### SOURCE DATA ###
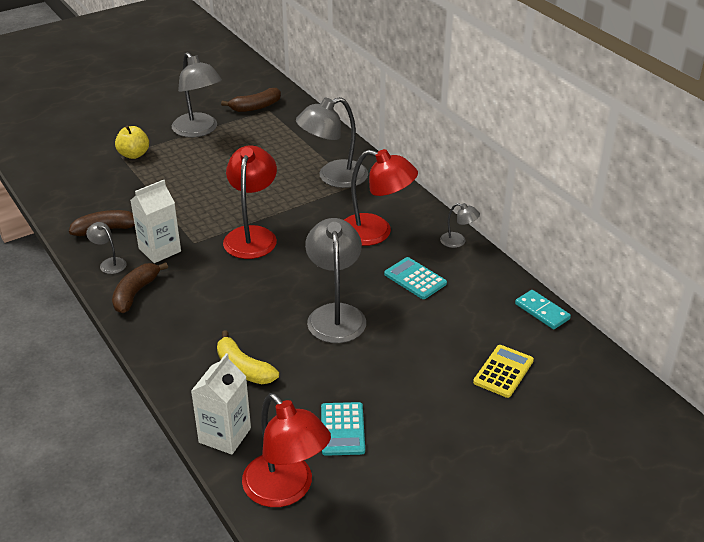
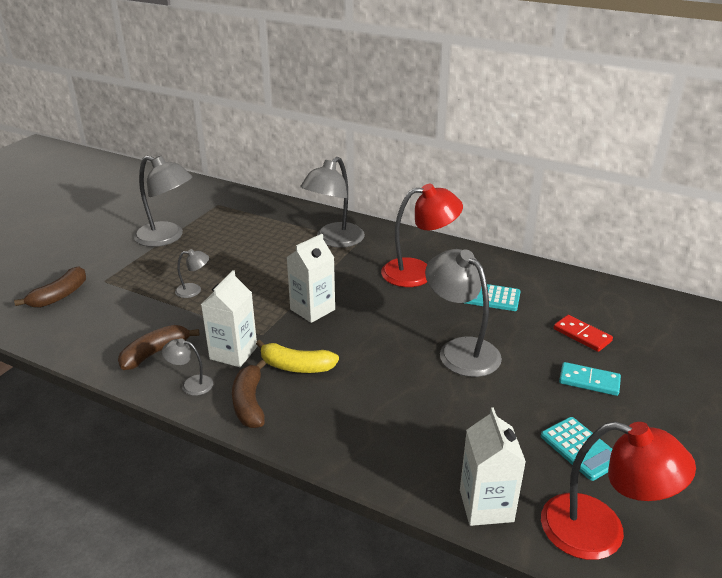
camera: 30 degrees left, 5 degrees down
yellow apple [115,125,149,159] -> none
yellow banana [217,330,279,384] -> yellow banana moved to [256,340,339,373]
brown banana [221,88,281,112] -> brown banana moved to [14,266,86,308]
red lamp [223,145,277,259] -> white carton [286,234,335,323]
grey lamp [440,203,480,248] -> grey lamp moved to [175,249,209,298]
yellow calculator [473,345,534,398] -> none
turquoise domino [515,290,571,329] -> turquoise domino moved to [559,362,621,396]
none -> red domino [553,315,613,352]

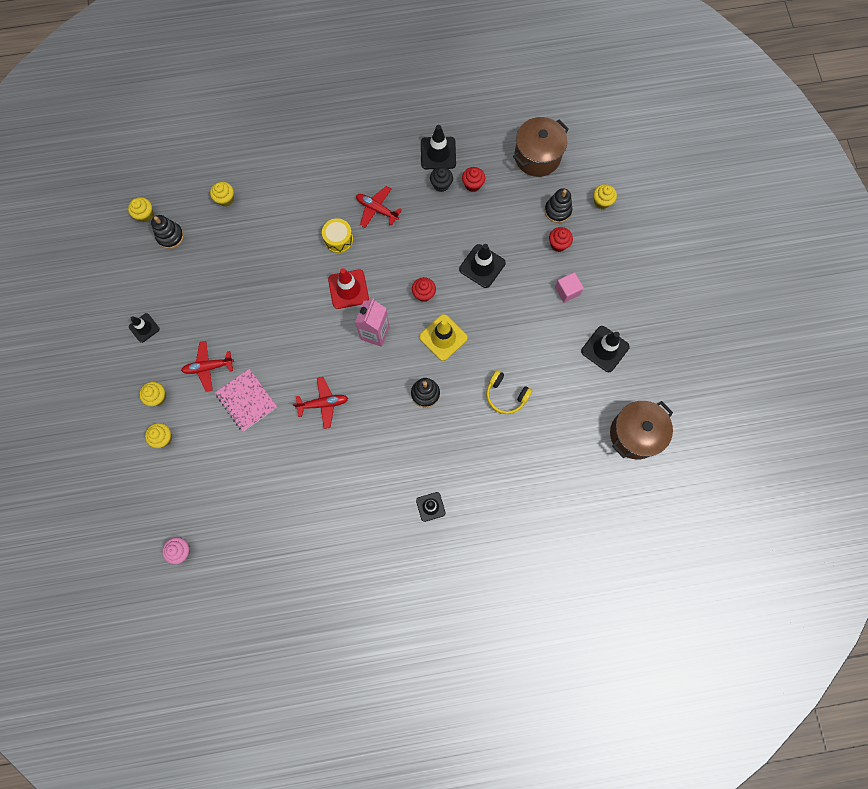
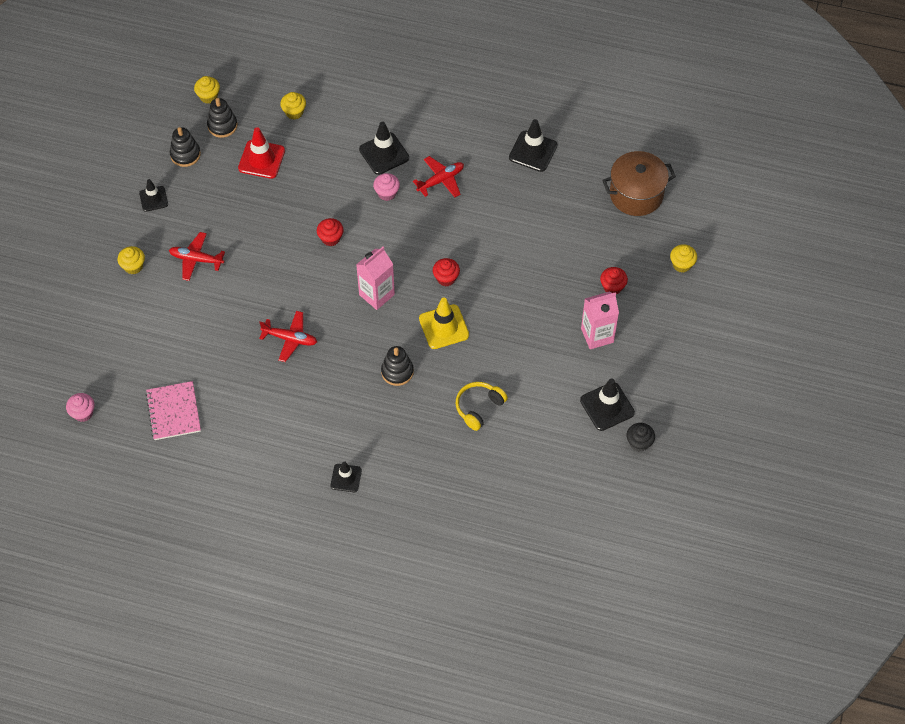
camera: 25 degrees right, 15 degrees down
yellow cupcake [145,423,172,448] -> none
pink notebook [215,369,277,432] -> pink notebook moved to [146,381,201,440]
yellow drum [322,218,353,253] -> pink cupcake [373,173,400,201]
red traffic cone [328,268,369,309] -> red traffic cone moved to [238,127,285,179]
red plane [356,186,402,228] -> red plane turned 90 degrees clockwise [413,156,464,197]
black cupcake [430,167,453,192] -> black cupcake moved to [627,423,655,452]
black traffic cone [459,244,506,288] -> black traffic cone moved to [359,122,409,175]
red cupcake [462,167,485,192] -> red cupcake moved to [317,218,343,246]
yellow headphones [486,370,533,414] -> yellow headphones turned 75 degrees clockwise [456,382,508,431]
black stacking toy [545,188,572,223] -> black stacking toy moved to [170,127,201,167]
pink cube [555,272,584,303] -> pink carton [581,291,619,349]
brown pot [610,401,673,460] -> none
###
EXERCISE DETAILS:
Your task is to repeat the listing exactly while omitting its pictures.

THE COMPLETED TASK:
camera: 30 degrees left, 5 degrees down
yellow apple [115,125,149,159] -> none
yellow banana [217,330,279,384] -> yellow banana moved to [256,340,339,373]
brown banana [221,88,281,112] -> brown banana moved to [14,266,86,308]
red lamp [223,145,277,259] -> white carton [286,234,335,323]
grey lamp [440,203,480,248] -> grey lamp moved to [175,249,209,298]
yellow calculator [473,345,534,398] -> none
turquoise domino [515,290,571,329] -> turquoise domino moved to [559,362,621,396]
none -> red domino [553,315,613,352]

camera: 25 degrees right, 15 degrees down
yellow cupcake [145,423,172,448] -> none
pink notebook [215,369,277,432] -> pink notebook moved to [146,381,201,440]
yellow drum [322,218,353,253] -> pink cupcake [373,173,400,201]
red traffic cone [328,268,369,309] -> red traffic cone moved to [238,127,285,179]
red plane [356,186,402,228] -> red plane turned 90 degrees clockwise [413,156,464,197]
black cupcake [430,167,453,192] -> black cupcake moved to [627,423,655,452]
black traffic cone [459,244,506,288] -> black traffic cone moved to [359,122,409,175]
red cupcake [462,167,485,192] -> red cupcake moved to [317,218,343,246]
yellow headphones [486,370,533,414] -> yellow headphones turned 75 degrees clockwise [456,382,508,431]
black stacking toy [545,188,572,223] -> black stacking toy moved to [170,127,201,167]
pink cube [555,272,584,303] -> pink carton [581,291,619,349]
brown pot [610,401,673,460] -> none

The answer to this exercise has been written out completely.